STUDY MATERIAL »
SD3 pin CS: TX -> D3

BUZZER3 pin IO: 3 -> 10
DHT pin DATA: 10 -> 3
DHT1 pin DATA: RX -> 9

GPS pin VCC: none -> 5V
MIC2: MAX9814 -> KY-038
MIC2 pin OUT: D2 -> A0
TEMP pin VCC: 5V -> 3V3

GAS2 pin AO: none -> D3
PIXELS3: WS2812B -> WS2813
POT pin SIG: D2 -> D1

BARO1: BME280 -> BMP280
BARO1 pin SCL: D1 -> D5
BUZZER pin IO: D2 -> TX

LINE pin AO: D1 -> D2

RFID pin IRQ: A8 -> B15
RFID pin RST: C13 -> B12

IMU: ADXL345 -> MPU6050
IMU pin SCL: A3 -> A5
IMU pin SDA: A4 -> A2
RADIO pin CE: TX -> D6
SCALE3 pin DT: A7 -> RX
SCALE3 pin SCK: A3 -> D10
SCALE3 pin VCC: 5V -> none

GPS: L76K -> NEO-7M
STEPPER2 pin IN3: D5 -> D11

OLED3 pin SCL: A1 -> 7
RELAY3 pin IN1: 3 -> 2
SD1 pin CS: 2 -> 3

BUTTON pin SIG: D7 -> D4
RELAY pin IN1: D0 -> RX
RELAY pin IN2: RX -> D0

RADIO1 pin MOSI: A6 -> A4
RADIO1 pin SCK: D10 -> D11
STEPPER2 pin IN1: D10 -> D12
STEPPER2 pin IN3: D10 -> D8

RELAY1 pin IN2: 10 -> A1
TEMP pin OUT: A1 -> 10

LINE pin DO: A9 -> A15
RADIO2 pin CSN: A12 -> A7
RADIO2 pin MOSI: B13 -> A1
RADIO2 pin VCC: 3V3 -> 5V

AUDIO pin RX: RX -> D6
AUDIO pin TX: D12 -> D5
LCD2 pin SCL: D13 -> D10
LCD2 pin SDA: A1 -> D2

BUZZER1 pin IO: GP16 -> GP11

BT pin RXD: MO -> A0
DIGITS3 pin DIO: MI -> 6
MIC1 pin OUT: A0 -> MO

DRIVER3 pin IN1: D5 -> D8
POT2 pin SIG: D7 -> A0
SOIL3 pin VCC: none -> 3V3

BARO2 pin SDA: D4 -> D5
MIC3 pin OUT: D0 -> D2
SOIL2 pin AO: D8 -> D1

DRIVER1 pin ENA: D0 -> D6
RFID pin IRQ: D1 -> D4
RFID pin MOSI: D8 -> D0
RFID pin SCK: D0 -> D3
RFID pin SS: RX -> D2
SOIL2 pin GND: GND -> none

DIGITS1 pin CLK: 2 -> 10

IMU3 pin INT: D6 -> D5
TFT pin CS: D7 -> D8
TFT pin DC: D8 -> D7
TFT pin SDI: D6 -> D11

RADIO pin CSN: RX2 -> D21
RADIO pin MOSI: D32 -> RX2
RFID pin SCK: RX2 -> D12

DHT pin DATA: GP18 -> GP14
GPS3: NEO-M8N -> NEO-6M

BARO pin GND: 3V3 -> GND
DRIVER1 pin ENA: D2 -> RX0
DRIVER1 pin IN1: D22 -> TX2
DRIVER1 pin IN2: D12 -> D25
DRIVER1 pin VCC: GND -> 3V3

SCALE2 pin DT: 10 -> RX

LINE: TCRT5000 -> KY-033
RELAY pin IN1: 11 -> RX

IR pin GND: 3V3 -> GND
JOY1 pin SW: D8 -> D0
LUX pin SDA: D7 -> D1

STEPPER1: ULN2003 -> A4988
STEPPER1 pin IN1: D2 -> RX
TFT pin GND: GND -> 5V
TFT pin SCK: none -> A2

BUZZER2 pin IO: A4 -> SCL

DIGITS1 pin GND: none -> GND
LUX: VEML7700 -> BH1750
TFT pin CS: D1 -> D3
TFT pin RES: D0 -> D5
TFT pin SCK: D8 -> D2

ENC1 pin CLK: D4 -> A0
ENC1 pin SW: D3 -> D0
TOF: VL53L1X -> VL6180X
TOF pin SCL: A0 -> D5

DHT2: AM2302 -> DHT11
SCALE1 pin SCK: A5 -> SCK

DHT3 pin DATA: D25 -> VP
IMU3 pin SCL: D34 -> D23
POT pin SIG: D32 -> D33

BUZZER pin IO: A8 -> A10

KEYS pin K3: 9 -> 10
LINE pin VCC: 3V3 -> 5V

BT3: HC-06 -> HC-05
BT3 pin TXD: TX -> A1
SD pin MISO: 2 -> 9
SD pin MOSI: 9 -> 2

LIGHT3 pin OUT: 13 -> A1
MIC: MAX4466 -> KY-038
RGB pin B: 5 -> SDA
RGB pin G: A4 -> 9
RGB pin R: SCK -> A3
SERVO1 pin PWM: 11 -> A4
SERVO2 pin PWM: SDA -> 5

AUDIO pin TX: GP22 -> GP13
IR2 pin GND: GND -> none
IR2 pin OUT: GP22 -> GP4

WORK TO BE COMPLETED » Please give an exact copy of the entries above, from the line with "GPS3: NEO-M8N -> NEO-6M" down to the line with "DIGITS1 pin GND: none -> GND", inclusive, and nothing else.

WRITTEN ANSWER »
GPS3: NEO-M8N -> NEO-6M

BARO pin GND: 3V3 -> GND
DRIVER1 pin ENA: D2 -> RX0
DRIVER1 pin IN1: D22 -> TX2
DRIVER1 pin IN2: D12 -> D25
DRIVER1 pin VCC: GND -> 3V3

SCALE2 pin DT: 10 -> RX

LINE: TCRT5000 -> KY-033
RELAY pin IN1: 11 -> RX

IR pin GND: 3V3 -> GND
JOY1 pin SW: D8 -> D0
LUX pin SDA: D7 -> D1

STEPPER1: ULN2003 -> A4988
STEPPER1 pin IN1: D2 -> RX
TFT pin GND: GND -> 5V
TFT pin SCK: none -> A2

BUZZER2 pin IO: A4 -> SCL

DIGITS1 pin GND: none -> GND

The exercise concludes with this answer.